**WHAT YOU NEED TO DO:**
How many lines below include the word "plus"? State that number and nothing else.

►

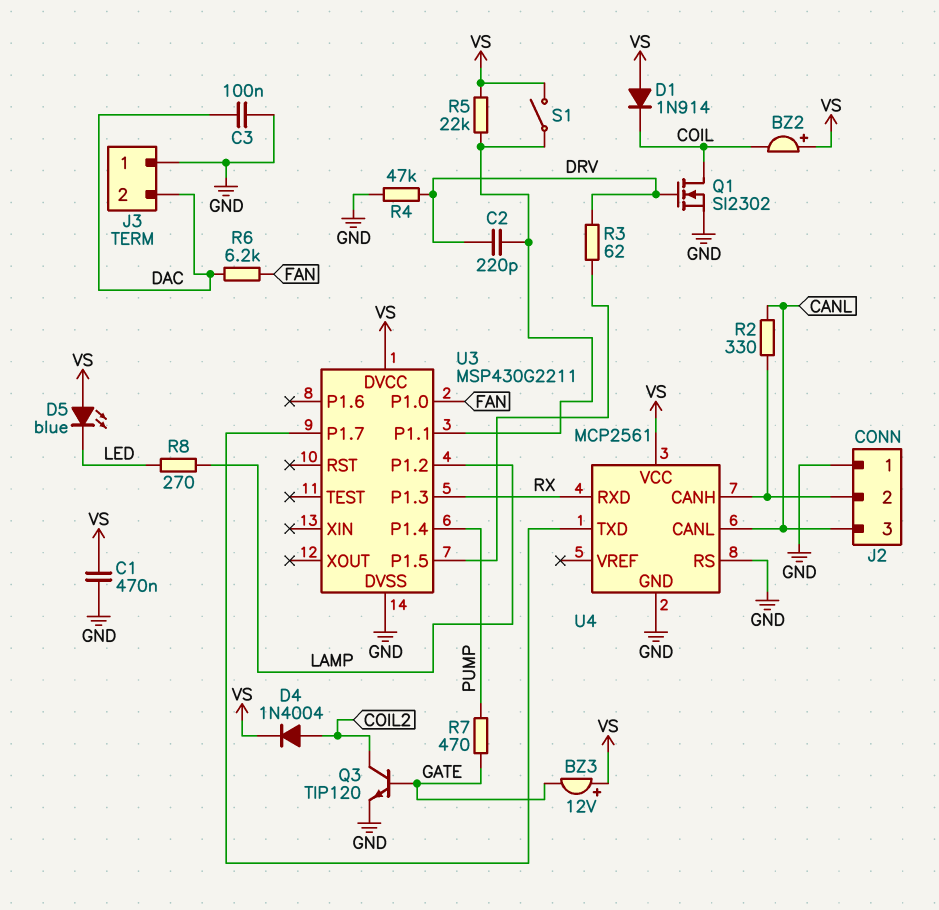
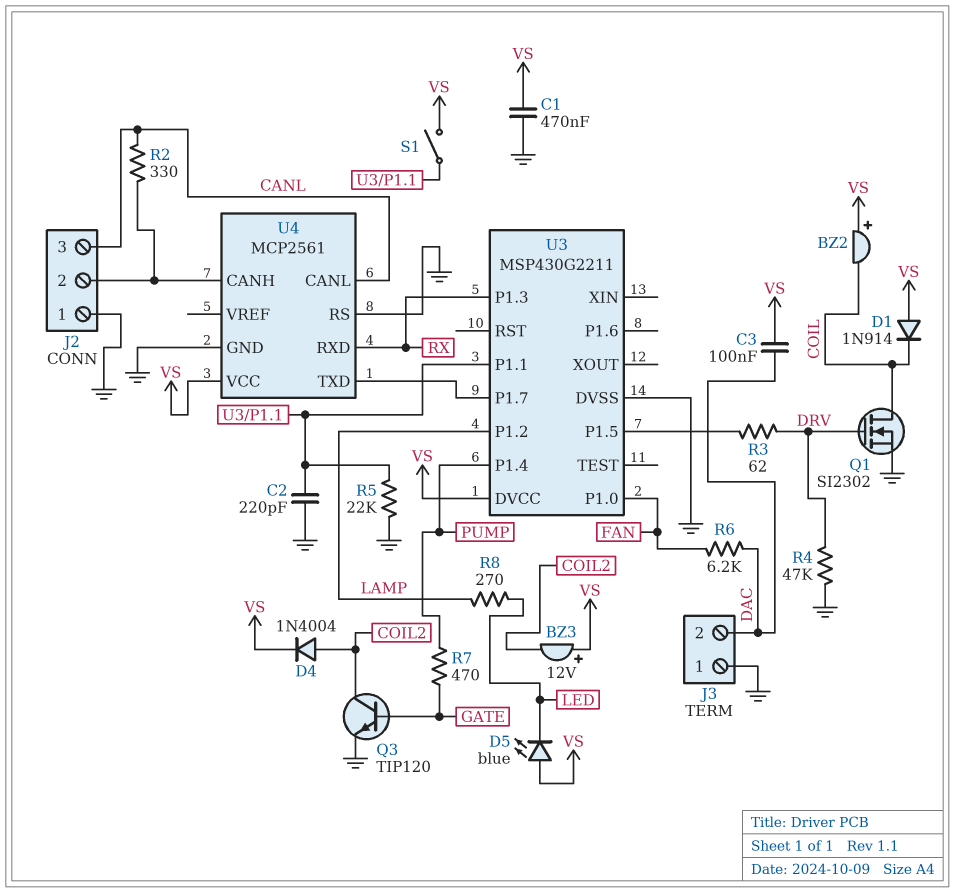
BZ3: buzzer 12V (plus VS, minus GATE) -> buzzer 12V (plus VS, minus COIL2)
C2: 220pF (DRV, U3/P1.1) -> 220pF (GND, U3/P1.1)
C3: 100nF (DAC, GND) -> 100nF (DAC, VS)
R5: 22k (U3/P1.1, VS) -> 22k (GND, U3/P1.1)

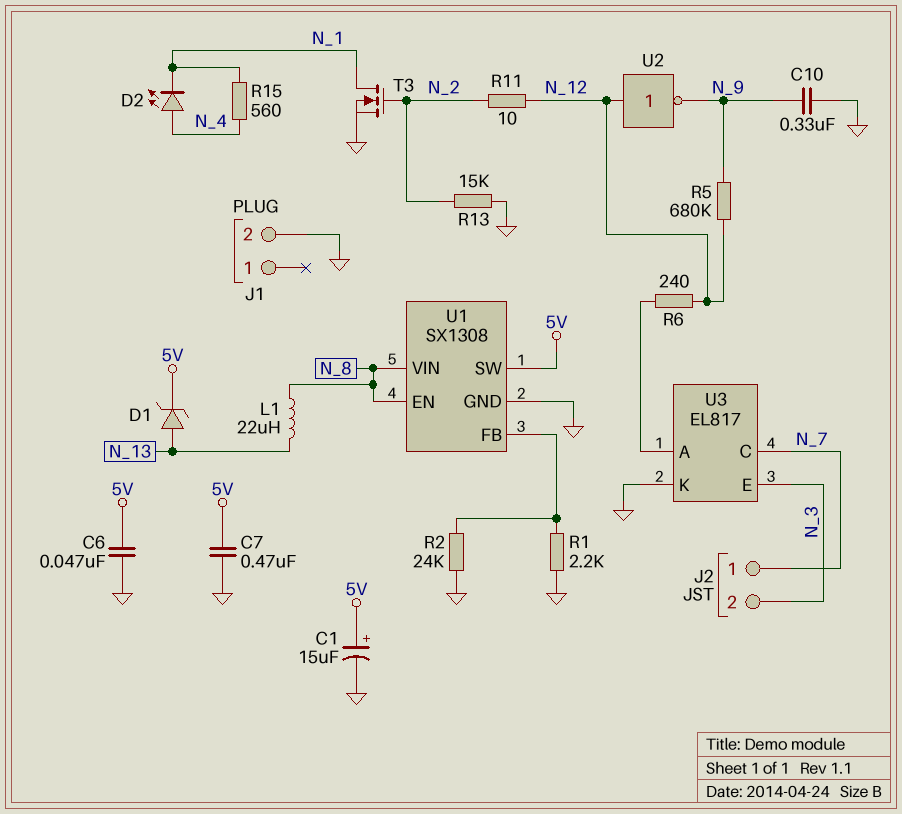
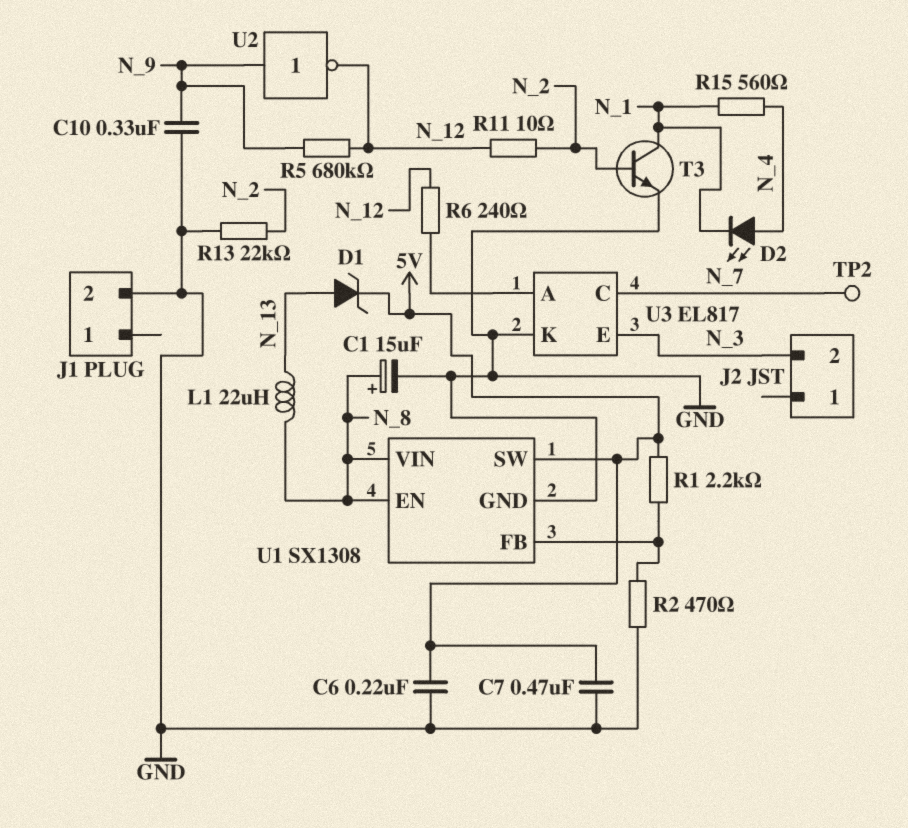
C1: 15uF (plus 5V, minus GND) -> 15uF (plus N_8, minus GND)
C6: 47nF (5V, GND) -> 220nF (5V, GND)
J2 pin 1: N_7 -> none
R1: 2.2k (GND, U1/FB) -> 2.2k (5V, U1/FB)
R2: 24k (GND, U1/FB) -> 470 (GND, U1/FB)
R13: 15k (GND, N_2) -> 22k (GND, N_2)
T3: NMOS (G N_2, D N_1, S GND) -> NPN (B N_2, C N_1, E GND)
TP2: none -> test point (N_7)
U2: NOT (in N_12, out N_9) -> NOT (in N_9, out N_12)

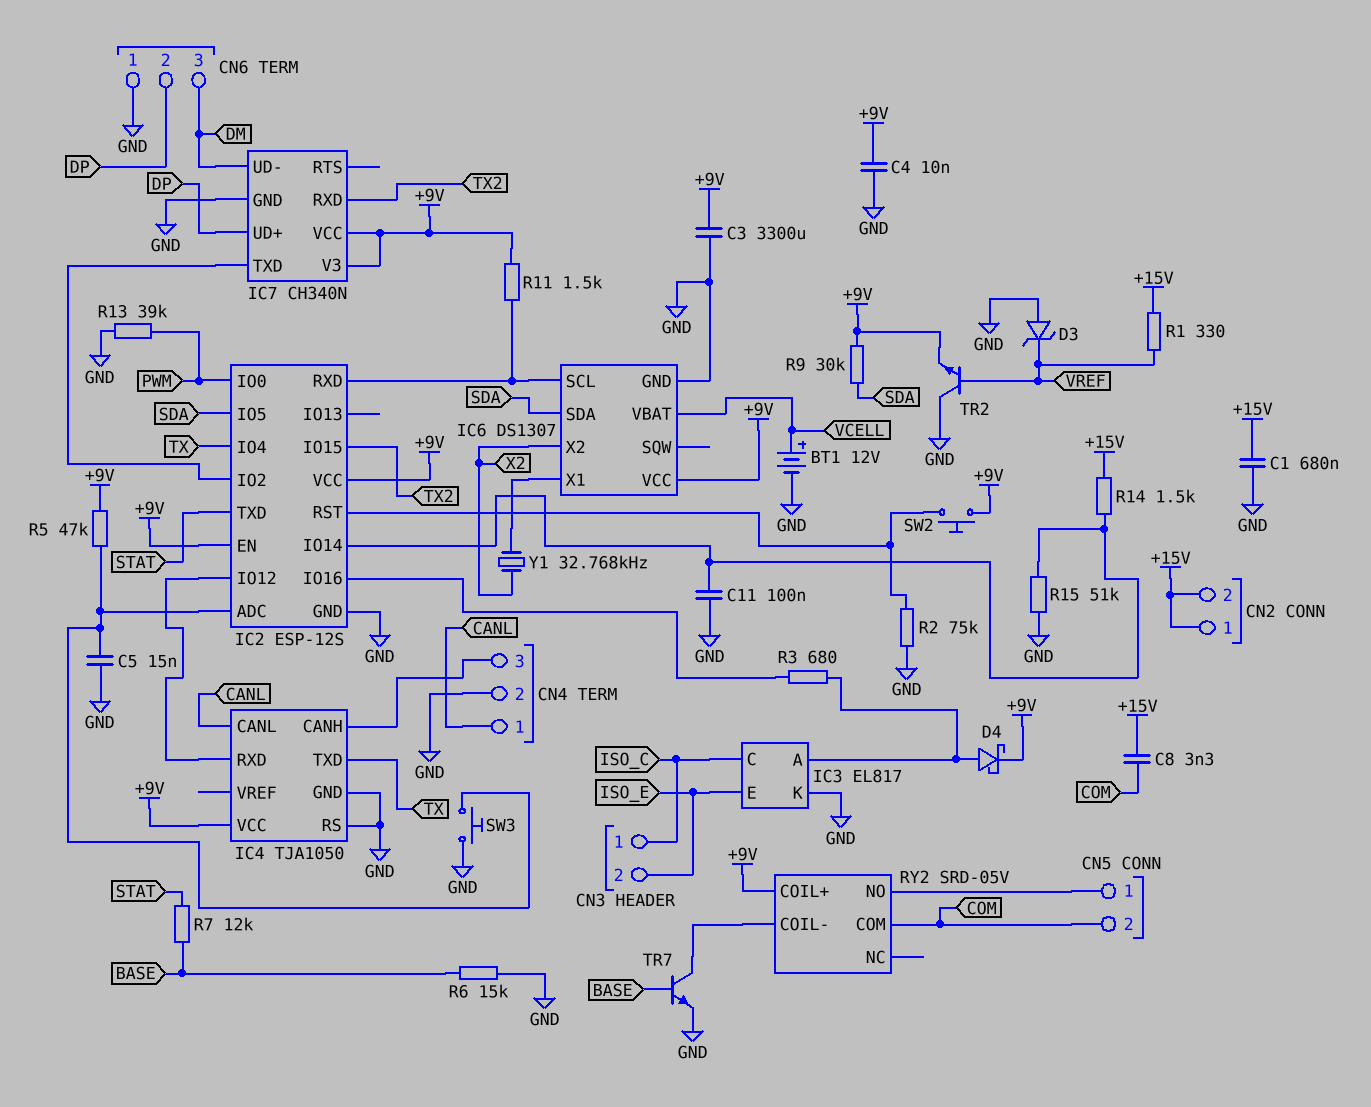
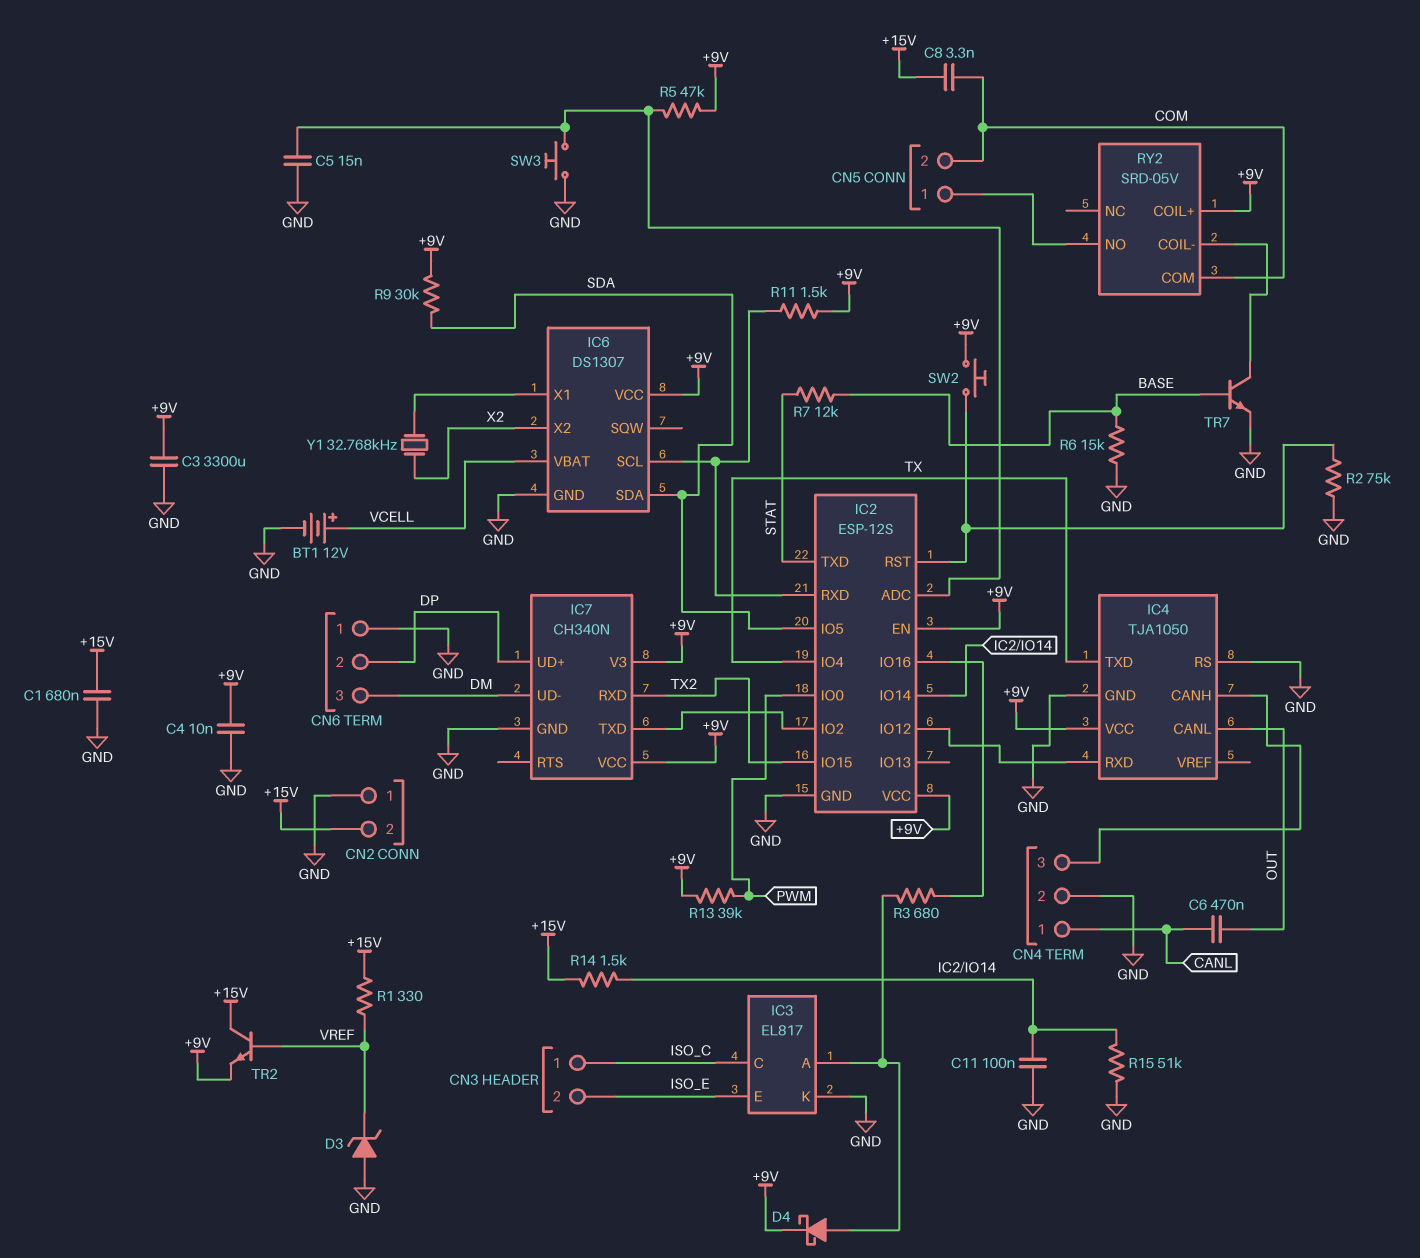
C6: none -> 470nF (CANL, OUT)
CN2 pin 1: +15V -> GND
IC4 pin CANL: CANL -> OUT
R13: 39k (GND, PWM) -> 39k (+9V, PWM)
TR2: NPN (B VREF, C GND, E +9V) -> NPN (B VREF, C +15V, E +9V)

◄

**ANSWER FOR THE TASK:**
2